▶ _Prompt_: What is needed is a verbatim copy of the data, minus the pictures.

[Spatial object tracking data]
● ● ● ●

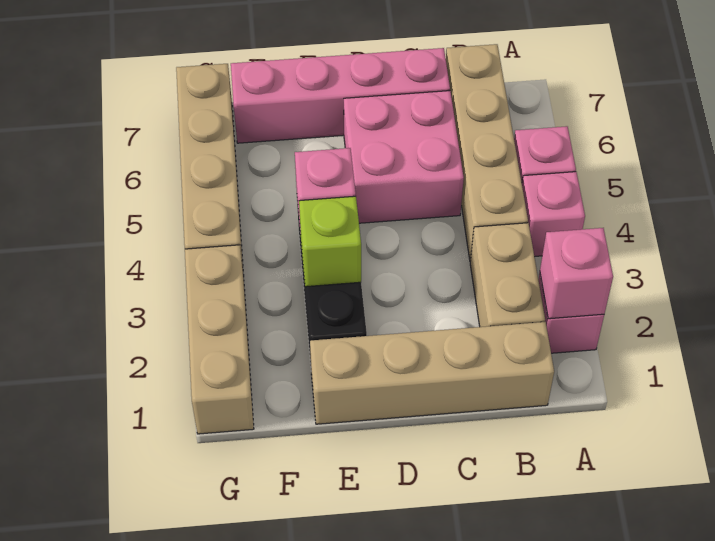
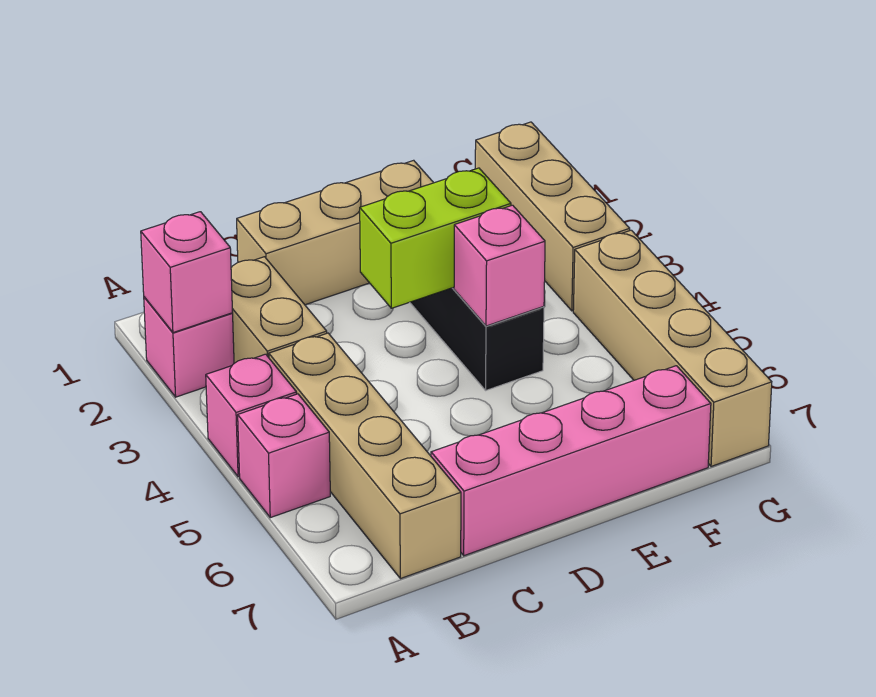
tan brick B1:E1 level 1 -> tan brick C1:E1 level 1
pink brick C5:D6 level 1 -> none
lime brick E3 level 2 -> lime brick D3:E3 level 2

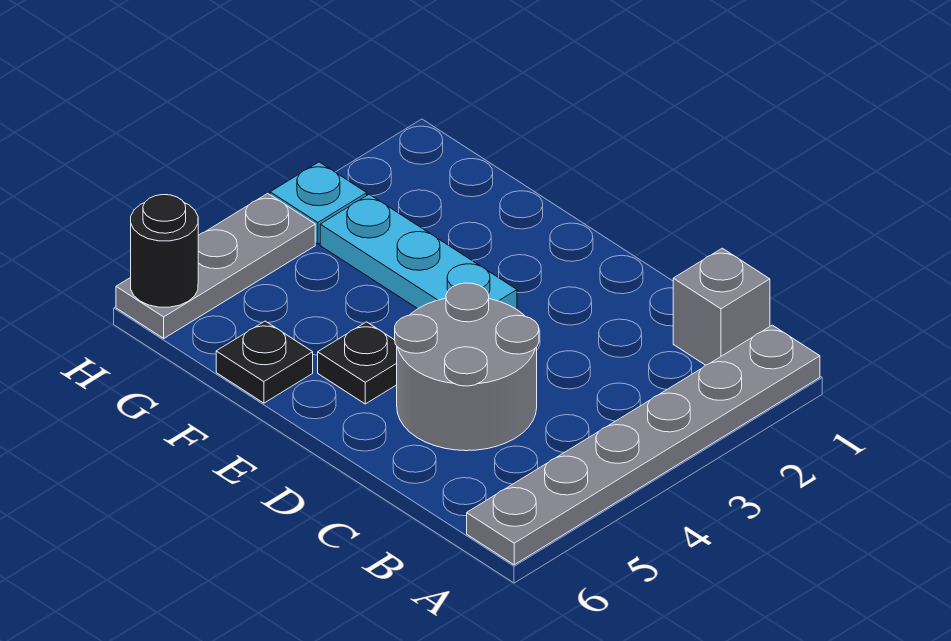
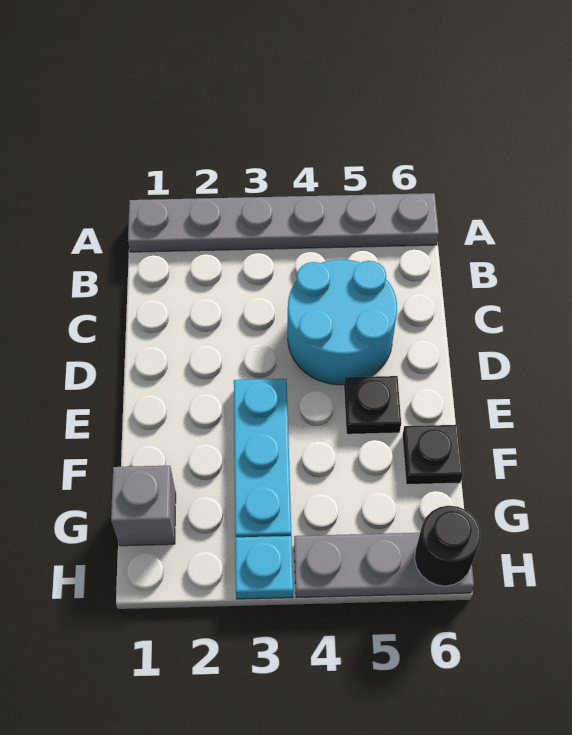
grey brick B1 level 1 -> grey brick G1 level 1
grey round brick C4:D5 level 1 -> cyan round brick C4:D5 level 1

● ● ● ●

▶ _Task solution_:
tan brick B1:E1 level 1 -> tan brick C1:E1 level 1
pink brick C5:D6 level 1 -> none
lime brick E3 level 2 -> lime brick D3:E3 level 2

grey brick B1 level 1 -> grey brick G1 level 1
grey round brick C4:D5 level 1 -> cyan round brick C4:D5 level 1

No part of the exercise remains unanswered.